LISTED RECORDS |
_____
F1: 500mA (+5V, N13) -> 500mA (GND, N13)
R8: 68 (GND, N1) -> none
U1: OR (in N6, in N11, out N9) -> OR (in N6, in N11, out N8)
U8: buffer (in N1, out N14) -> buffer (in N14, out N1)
_____
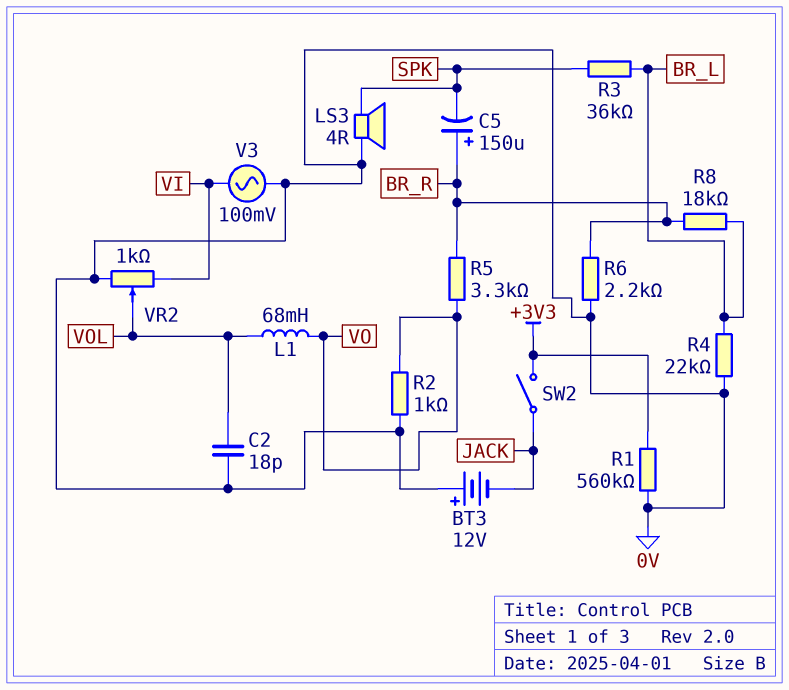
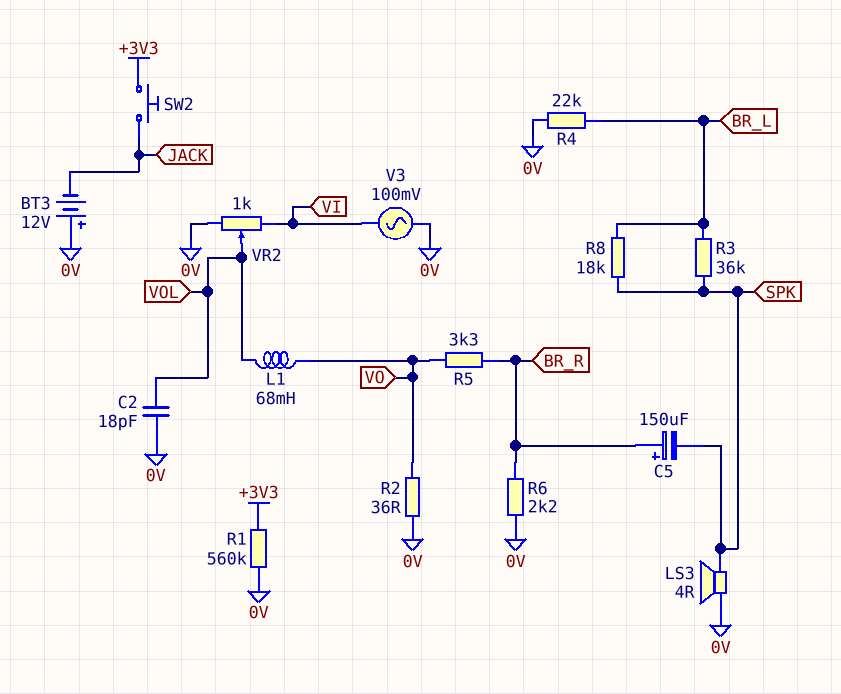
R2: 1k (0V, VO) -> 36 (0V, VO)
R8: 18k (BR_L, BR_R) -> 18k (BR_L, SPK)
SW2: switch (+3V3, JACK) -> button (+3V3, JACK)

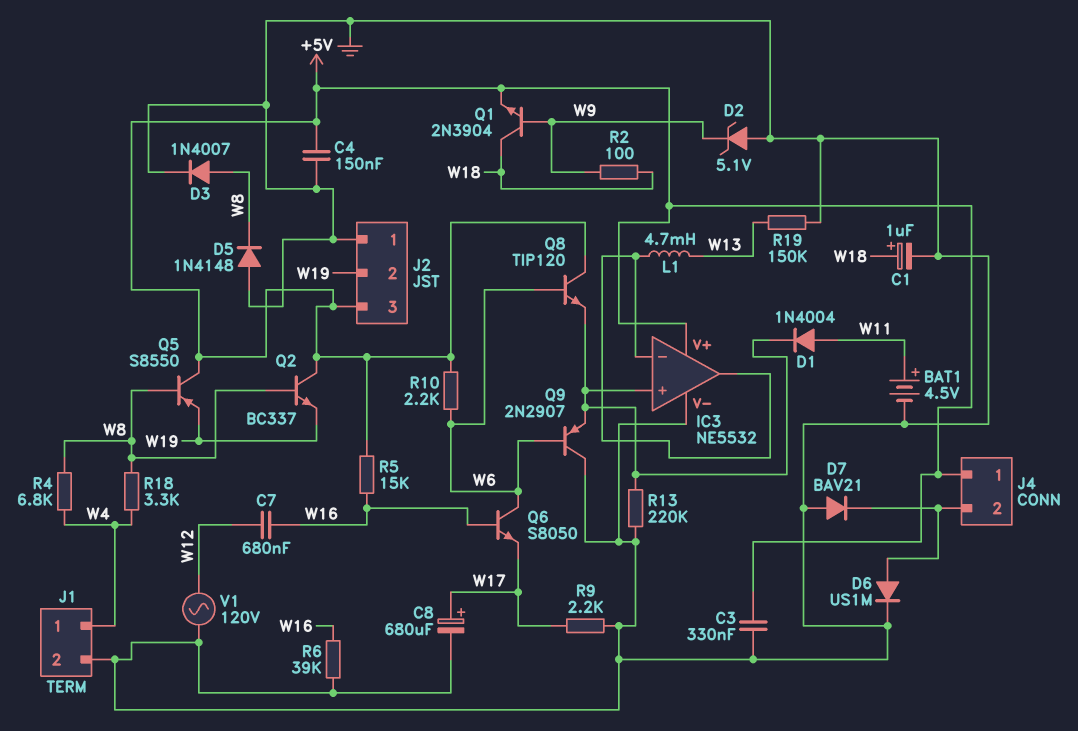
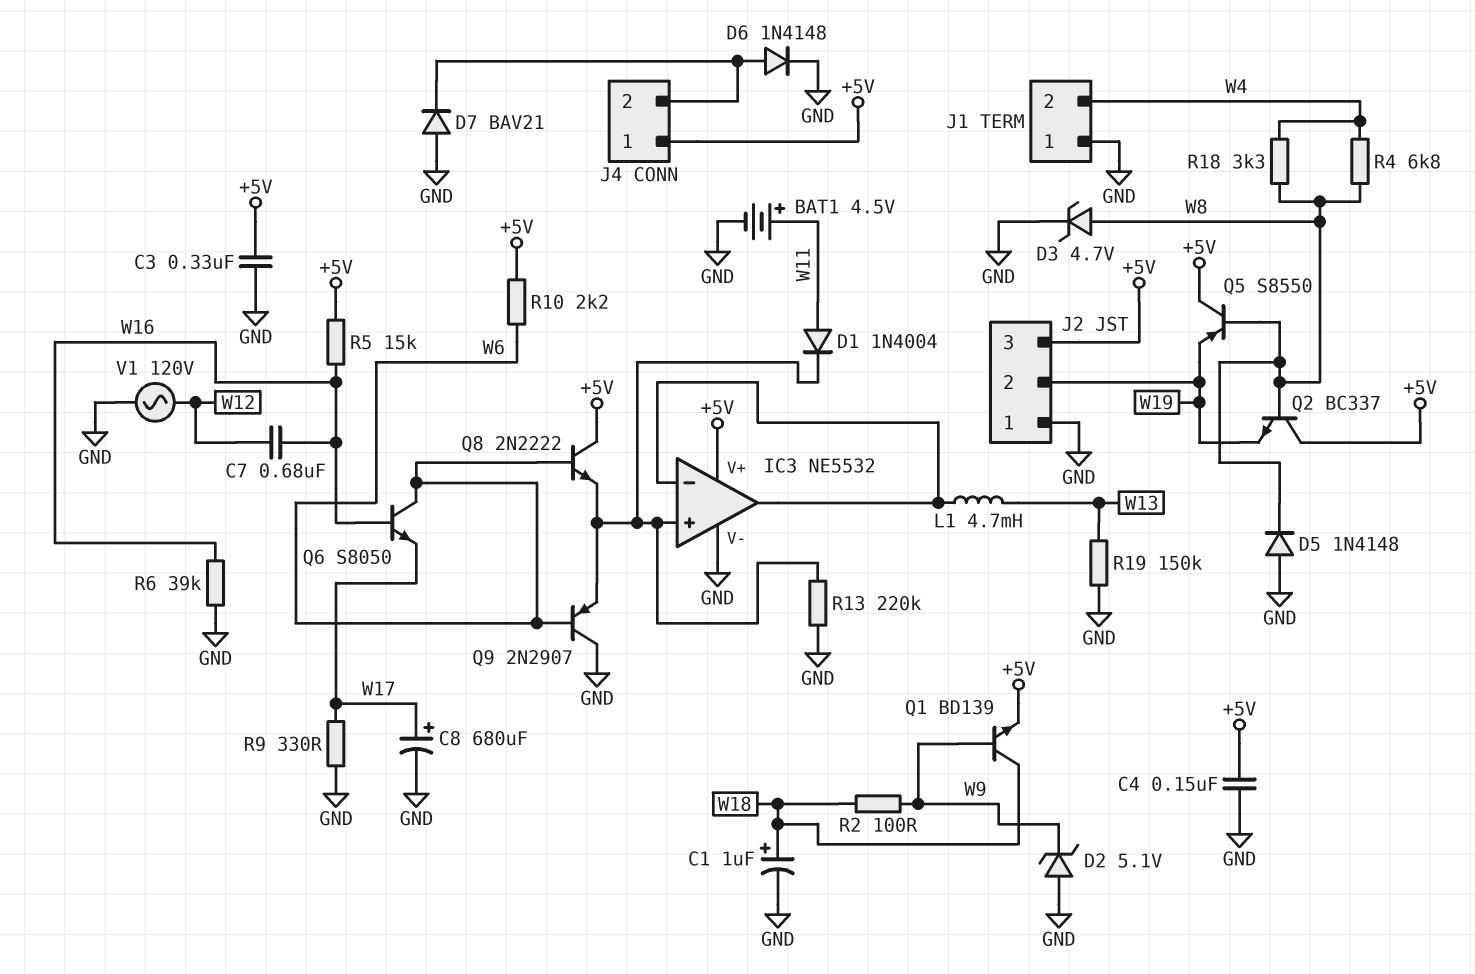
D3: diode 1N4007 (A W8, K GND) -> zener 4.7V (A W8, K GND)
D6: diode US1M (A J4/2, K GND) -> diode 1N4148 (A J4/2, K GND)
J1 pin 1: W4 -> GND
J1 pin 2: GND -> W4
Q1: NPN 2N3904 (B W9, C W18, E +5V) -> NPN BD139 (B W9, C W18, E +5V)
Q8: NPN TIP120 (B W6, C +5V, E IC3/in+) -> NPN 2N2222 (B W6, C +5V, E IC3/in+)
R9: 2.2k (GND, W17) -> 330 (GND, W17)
_____
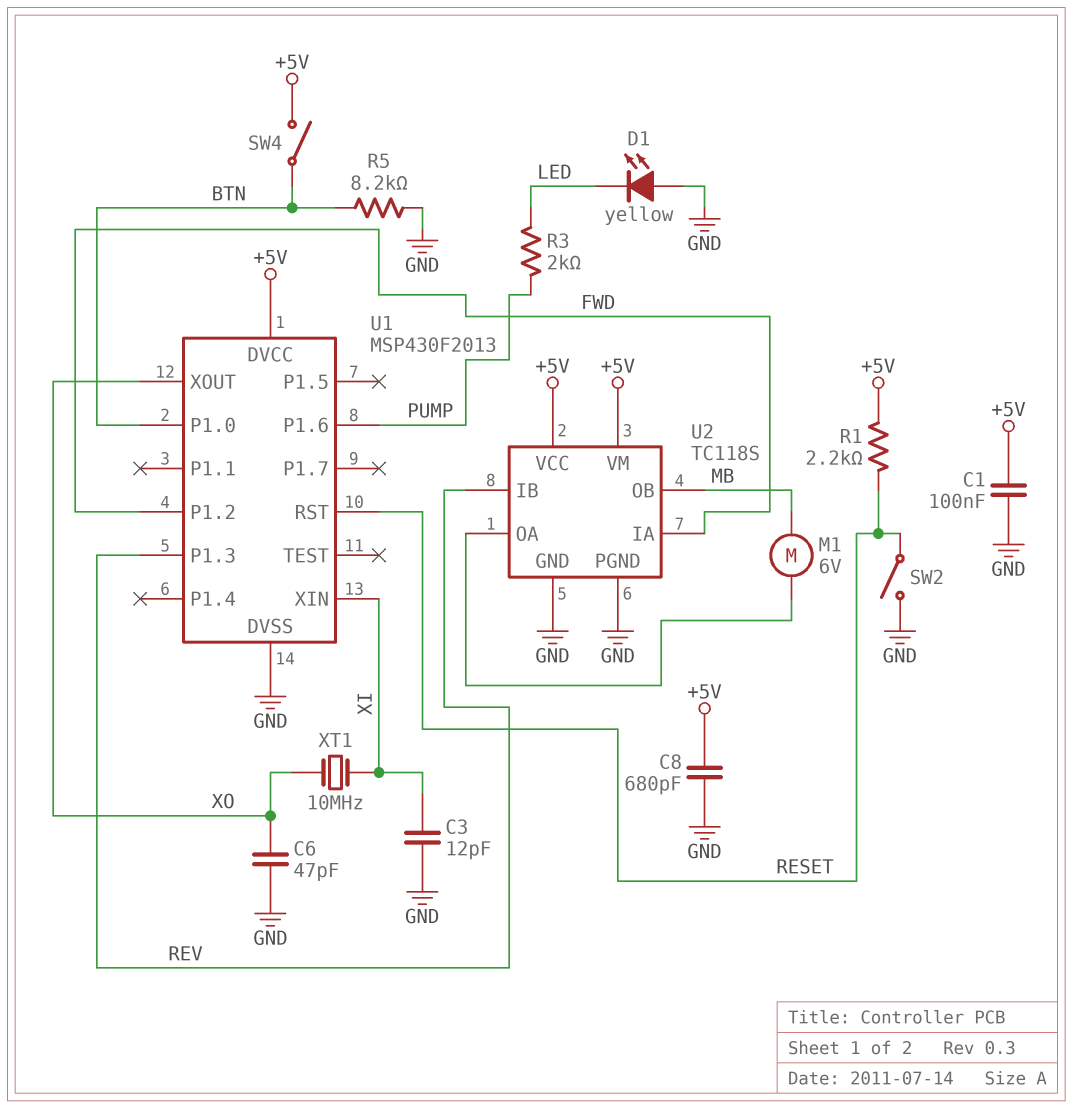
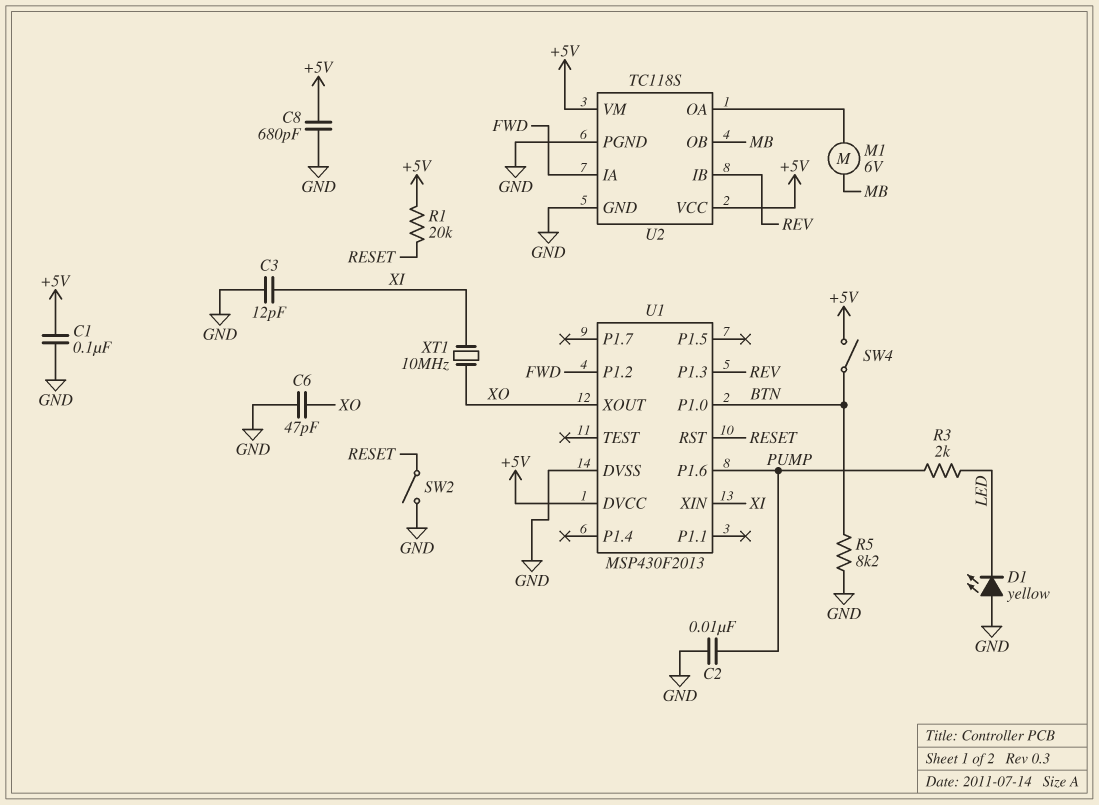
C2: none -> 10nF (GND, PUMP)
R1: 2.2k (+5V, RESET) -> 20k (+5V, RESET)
_____
INSTRUCTIONS FOR THE TASK | Where a line of the listing holds the string "none", copy that line.

SOLUTION BELOW |
R8: 68 (GND, N1) -> none
C2: none -> 10nF (GND, PUMP)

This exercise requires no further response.